↓
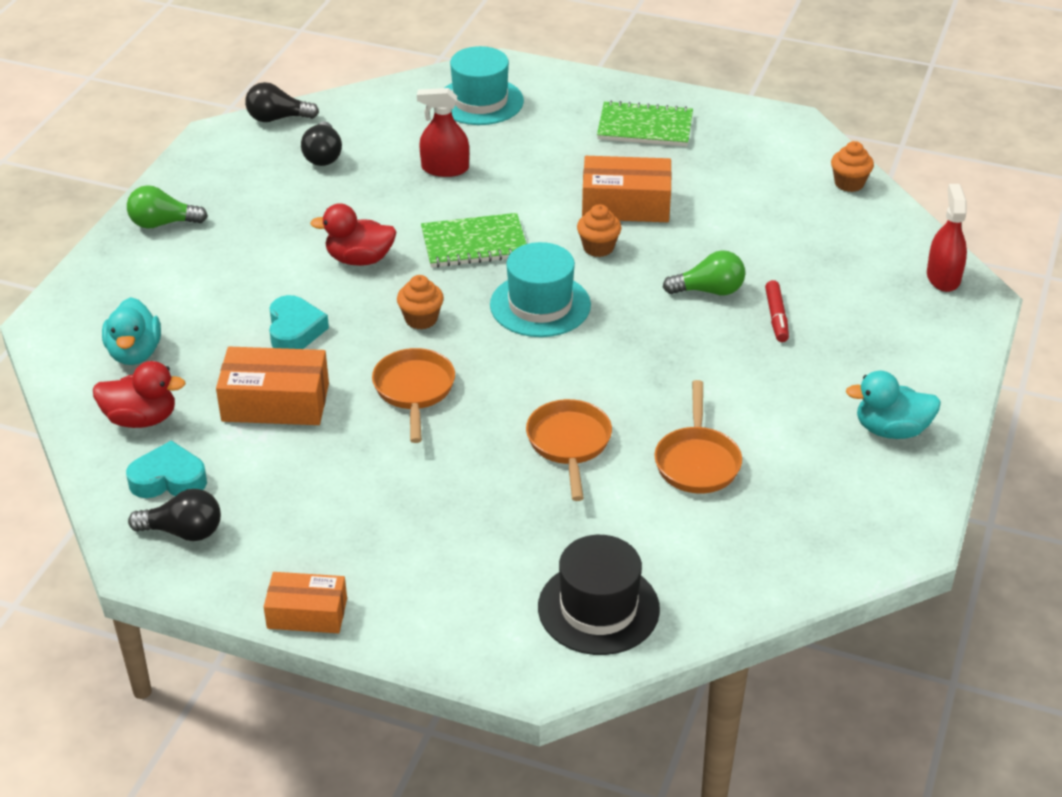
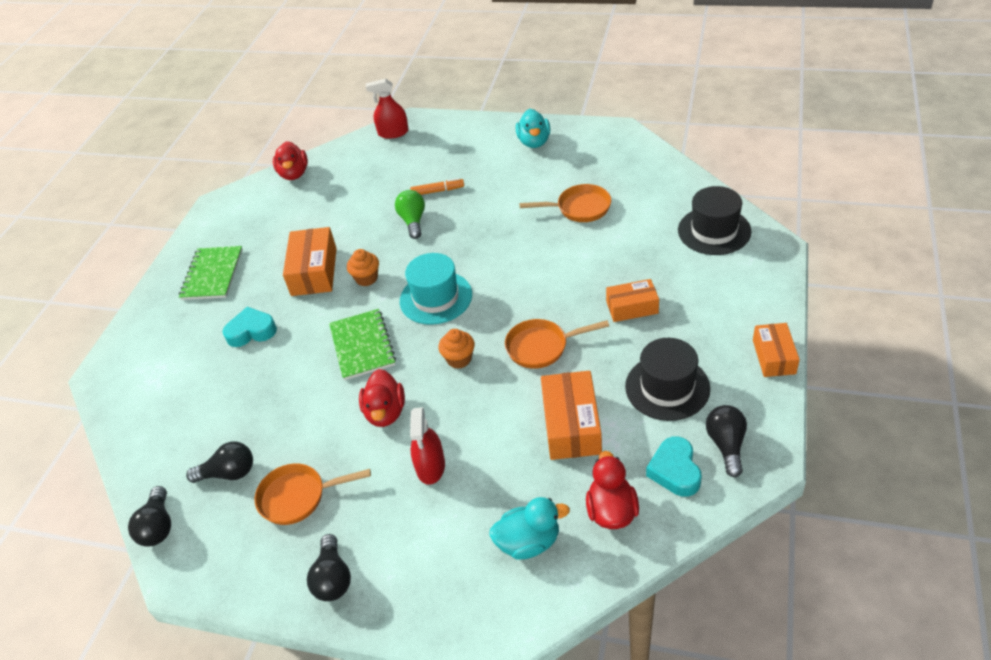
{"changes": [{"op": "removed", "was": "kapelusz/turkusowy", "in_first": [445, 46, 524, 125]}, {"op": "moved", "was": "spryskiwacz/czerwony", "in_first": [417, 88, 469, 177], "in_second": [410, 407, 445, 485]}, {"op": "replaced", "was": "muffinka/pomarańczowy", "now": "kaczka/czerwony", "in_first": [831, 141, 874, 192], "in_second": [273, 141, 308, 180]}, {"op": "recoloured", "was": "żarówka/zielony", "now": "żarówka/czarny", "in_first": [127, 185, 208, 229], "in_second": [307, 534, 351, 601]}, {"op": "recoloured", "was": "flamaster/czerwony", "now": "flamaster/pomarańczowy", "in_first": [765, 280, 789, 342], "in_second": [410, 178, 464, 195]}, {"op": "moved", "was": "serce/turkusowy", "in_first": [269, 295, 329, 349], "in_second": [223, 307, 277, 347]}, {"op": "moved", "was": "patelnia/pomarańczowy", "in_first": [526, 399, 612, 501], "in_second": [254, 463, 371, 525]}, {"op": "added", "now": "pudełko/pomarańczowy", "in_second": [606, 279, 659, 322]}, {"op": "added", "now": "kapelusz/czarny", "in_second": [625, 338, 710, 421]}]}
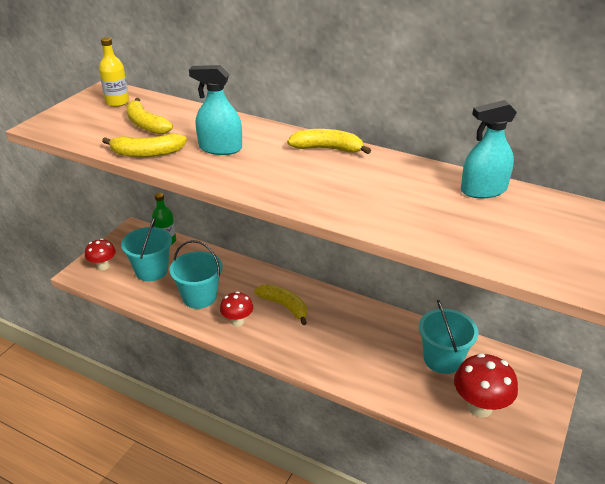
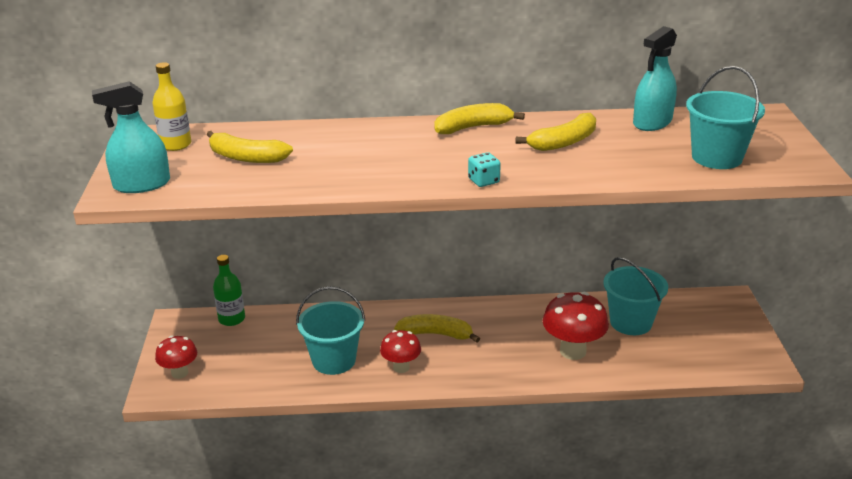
{"changes": [{"op": "moved", "was": "spryskiwacz/turkusowy", "in_first": [189, 65, 242, 155], "in_second": [92, 81, 170, 193]}, {"op": "moved", "was": "banan/żółty", "in_first": [102, 134, 187, 157], "in_second": [516, 113, 596, 151]}, {"op": "moved", "was": "wiadro/turkusowy", "in_first": [121, 217, 172, 281], "in_second": [686, 66, 765, 169]}, {"op": "moved", "was": "grzyb/czerwony", "in_first": [454, 353, 518, 418], "in_second": [543, 292, 609, 360]}, {"op": "added", "now": "kostka do gry/turkusowy", "in_second": [468, 152, 501, 187]}]}
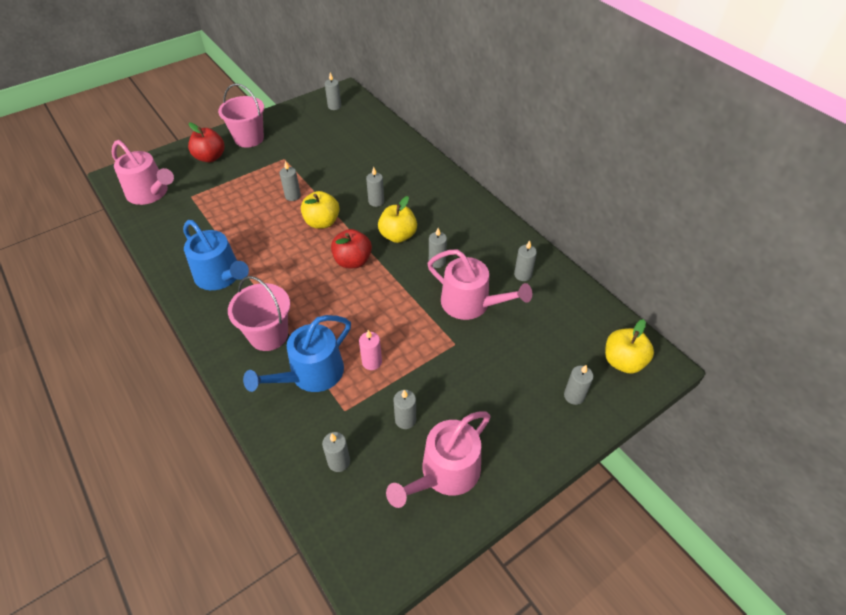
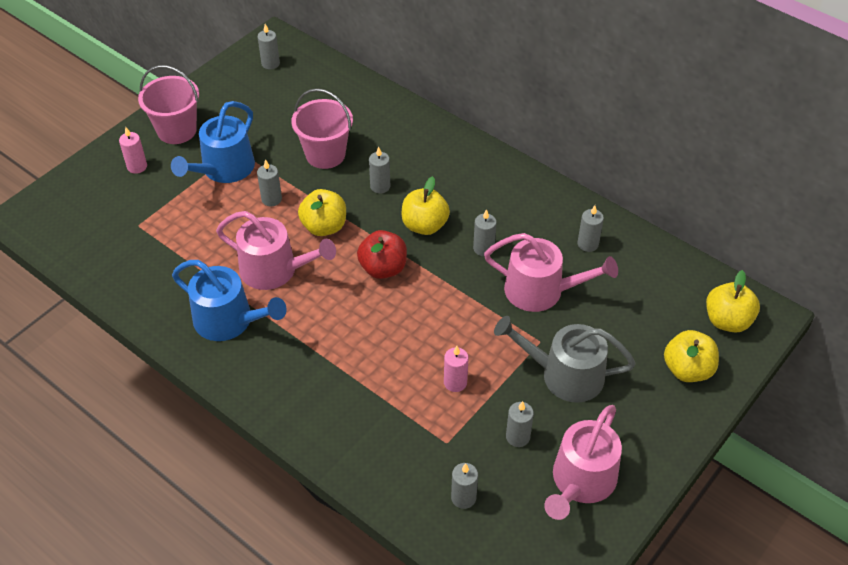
{"changes": [{"op": "replaced", "was": "jabłko/czerwony", "now": "świeca/różowy", "in_first": [188, 122, 224, 162], "in_second": [119, 127, 147, 174]}, {"op": "moved", "was": "konewka/różowy", "in_first": [112, 140, 174, 205], "in_second": [216, 211, 336, 290]}, {"op": "moved", "was": "wiadro/różowy", "in_first": [228, 276, 290, 351], "in_second": [291, 88, 353, 169]}, {"op": "moved", "was": "konewka/niebieski", "in_first": [243, 315, 351, 392], "in_second": [171, 101, 255, 183]}, {"op": "replaced", "was": "świeca/szary", "now": "jabłko/żółty", "in_first": [564, 365, 594, 405], "in_second": [664, 330, 719, 382]}, {"op": "added", "now": "konewka/szary", "in_second": [494, 316, 636, 403]}]}
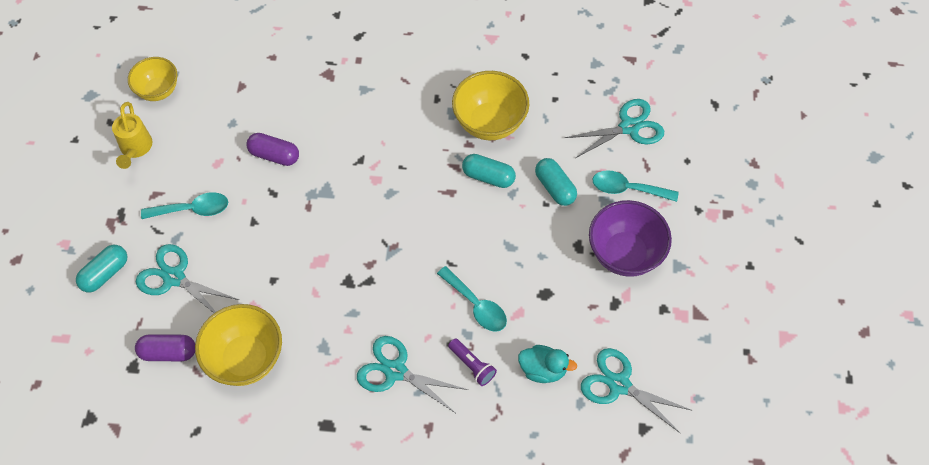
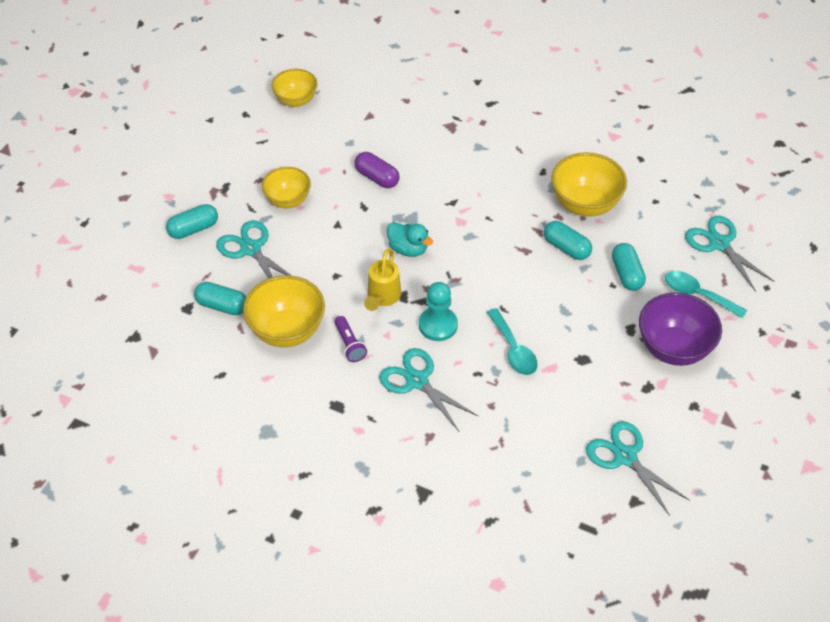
{"changes": [{"op": "turned", "was": "nożyczki/turkusowy", "in_first": [565, 99, 664, 158], "in_second": [685, 216, 775, 292], "clockwise": -120}, {"op": "moved", "was": "konewka/żółty", "in_first": [112, 102, 152, 169], "in_second": [364, 249, 401, 311]}, {"op": "replaced", "was": "łyżka/turkusowy", "now": "miska/żółty", "in_first": [141, 192, 228, 219], "in_second": [262, 167, 311, 208]}, {"op": "recoloured", "was": "kapsułka/fioletowy", "now": "kapsułka/turkusowy", "in_first": [135, 334, 195, 361], "in_second": [194, 282, 246, 315]}, {"op": "moved", "was": "latarka/fioletowy", "in_first": [448, 338, 497, 386], "in_second": [334, 316, 367, 362]}, {"op": "moved", "was": "kaczka/turkusowy", "in_first": [518, 345, 577, 383], "in_second": [387, 222, 433, 257]}, {"op": "added", "now": "pionek/turkusowy", "in_second": [419, 282, 458, 341]}]}
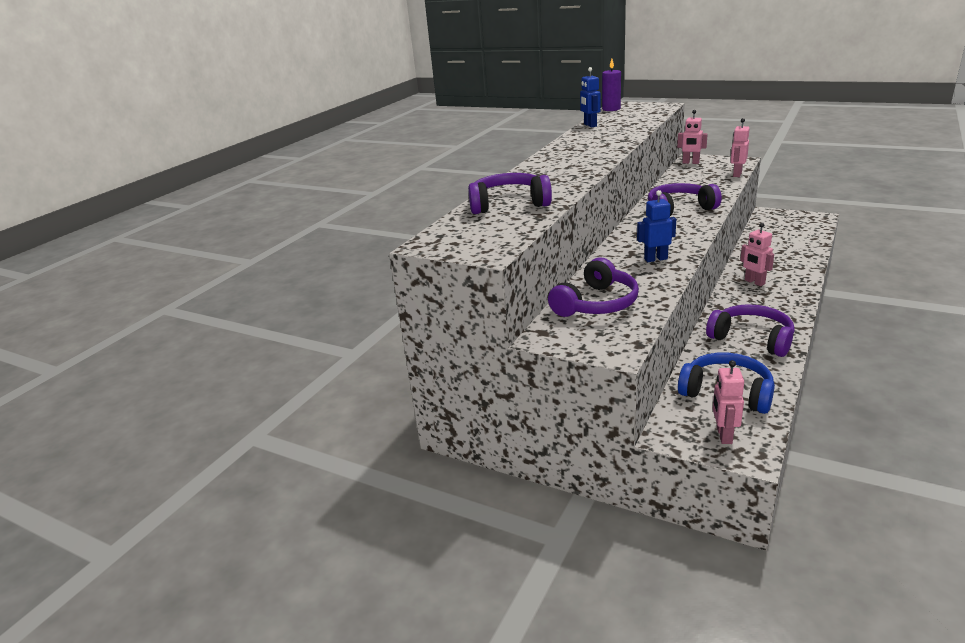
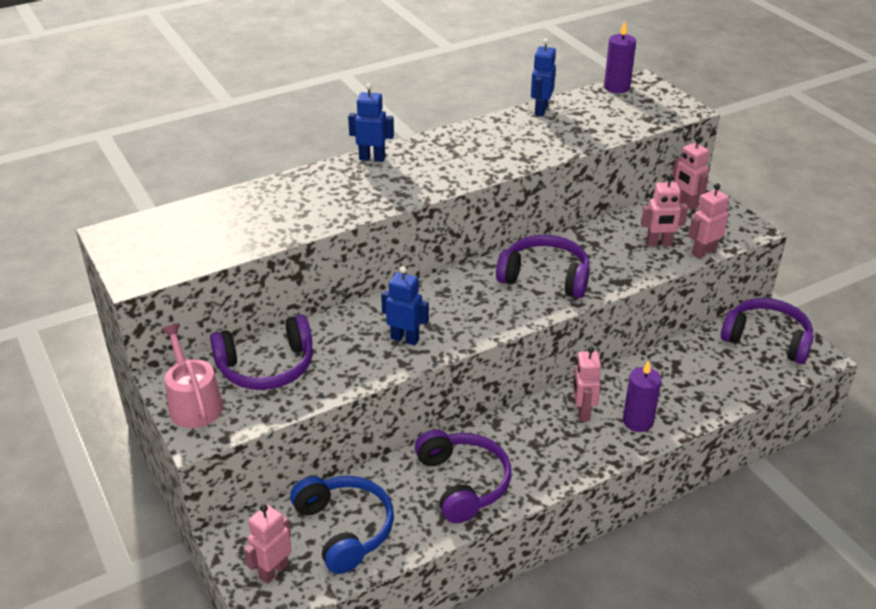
{"changes": [{"op": "moved", "was": "słuchawki/fioletowy", "in_first": [468, 173, 552, 214], "in_second": [721, 298, 814, 364]}, {"op": "added", "now": "robot/niebieski", "in_second": [348, 83, 394, 162]}, {"op": "added", "now": "robot/różowy", "in_second": [641, 174, 688, 247]}, {"op": "added", "now": "konewka/różowy", "in_second": [161, 324, 223, 428]}, {"op": "added", "now": "świeca/fioletowy", "in_second": [623, 360, 662, 432]}]}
↑
Only the pictures are to be dropped; the rest of the material above must be duplicated exactly.

* [RESULT OF THIS EXERCISE]:
{"changes": [{"op": "removed", "was": "kapelusz/turkusowy", "in_first": [445, 46, 524, 125]}, {"op": "moved", "was": "spryskiwacz/czerwony", "in_first": [417, 88, 469, 177], "in_second": [410, 407, 445, 485]}, {"op": "replaced", "was": "muffinka/pomarańczowy", "now": "kaczka/czerwony", "in_first": [831, 141, 874, 192], "in_second": [273, 141, 308, 180]}, {"op": "recoloured", "was": "żarówka/zielony", "now": "żarówka/czarny", "in_first": [127, 185, 208, 229], "in_second": [307, 534, 351, 601]}, {"op": "recoloured", "was": "flamaster/czerwony", "now": "flamaster/pomarańczowy", "in_first": [765, 280, 789, 342], "in_second": [410, 178, 464, 195]}, {"op": "moved", "was": "serce/turkusowy", "in_first": [269, 295, 329, 349], "in_second": [223, 307, 277, 347]}, {"op": "moved", "was": "patelnia/pomarańczowy", "in_first": [526, 399, 612, 501], "in_second": [254, 463, 371, 525]}, {"op": "added", "now": "pudełko/pomarańczowy", "in_second": [606, 279, 659, 322]}, {"op": "added", "now": "kapelusz/czarny", "in_second": [625, 338, 710, 421]}]}
{"changes": [{"op": "moved", "was": "spryskiwacz/turkusowy", "in_first": [189, 65, 242, 155], "in_second": [92, 81, 170, 193]}, {"op": "moved", "was": "banan/żółty", "in_first": [102, 134, 187, 157], "in_second": [516, 113, 596, 151]}, {"op": "moved", "was": "wiadro/turkusowy", "in_first": [121, 217, 172, 281], "in_second": [686, 66, 765, 169]}, {"op": "moved", "was": "grzyb/czerwony", "in_first": [454, 353, 518, 418], "in_second": [543, 292, 609, 360]}, {"op": "added", "now": "kostka do gry/turkusowy", "in_second": [468, 152, 501, 187]}]}
{"changes": [{"op": "replaced", "was": "jabłko/czerwony", "now": "świeca/różowy", "in_first": [188, 122, 224, 162], "in_second": [119, 127, 147, 174]}, {"op": "moved", "was": "konewka/różowy", "in_first": [112, 140, 174, 205], "in_second": [216, 211, 336, 290]}, {"op": "moved", "was": "wiadro/różowy", "in_first": [228, 276, 290, 351], "in_second": [291, 88, 353, 169]}, {"op": "moved", "was": "konewka/niebieski", "in_first": [243, 315, 351, 392], "in_second": [171, 101, 255, 183]}, {"op": "replaced", "was": "świeca/szary", "now": "jabłko/żółty", "in_first": [564, 365, 594, 405], "in_second": [664, 330, 719, 382]}, {"op": "added", "now": "konewka/szary", "in_second": [494, 316, 636, 403]}]}
{"changes": [{"op": "turned", "was": "nożyczki/turkusowy", "in_first": [565, 99, 664, 158], "in_second": [685, 216, 775, 292], "clockwise": -120}, {"op": "moved", "was": "konewka/żółty", "in_first": [112, 102, 152, 169], "in_second": [364, 249, 401, 311]}, {"op": "replaced", "was": "łyżka/turkusowy", "now": "miska/żółty", "in_first": [141, 192, 228, 219], "in_second": [262, 167, 311, 208]}, {"op": "recoloured", "was": "kapsułka/fioletowy", "now": "kapsułka/turkusowy", "in_first": [135, 334, 195, 361], "in_second": [194, 282, 246, 315]}, {"op": "moved", "was": "latarka/fioletowy", "in_first": [448, 338, 497, 386], "in_second": [334, 316, 367, 362]}, {"op": "moved", "was": "kaczka/turkusowy", "in_first": [518, 345, 577, 383], "in_second": [387, 222, 433, 257]}, {"op": "added", "now": "pionek/turkusowy", "in_second": [419, 282, 458, 341]}]}
{"changes": [{"op": "moved", "was": "słuchawki/fioletowy", "in_first": [468, 173, 552, 214], "in_second": [721, 298, 814, 364]}, {"op": "added", "now": "robot/niebieski", "in_second": [348, 83, 394, 162]}, {"op": "added", "now": "robot/różowy", "in_second": [641, 174, 688, 247]}, {"op": "added", "now": "konewka/różowy", "in_second": [161, 324, 223, 428]}, {"op": "added", "now": "świeca/fioletowy", "in_second": [623, 360, 662, 432]}]}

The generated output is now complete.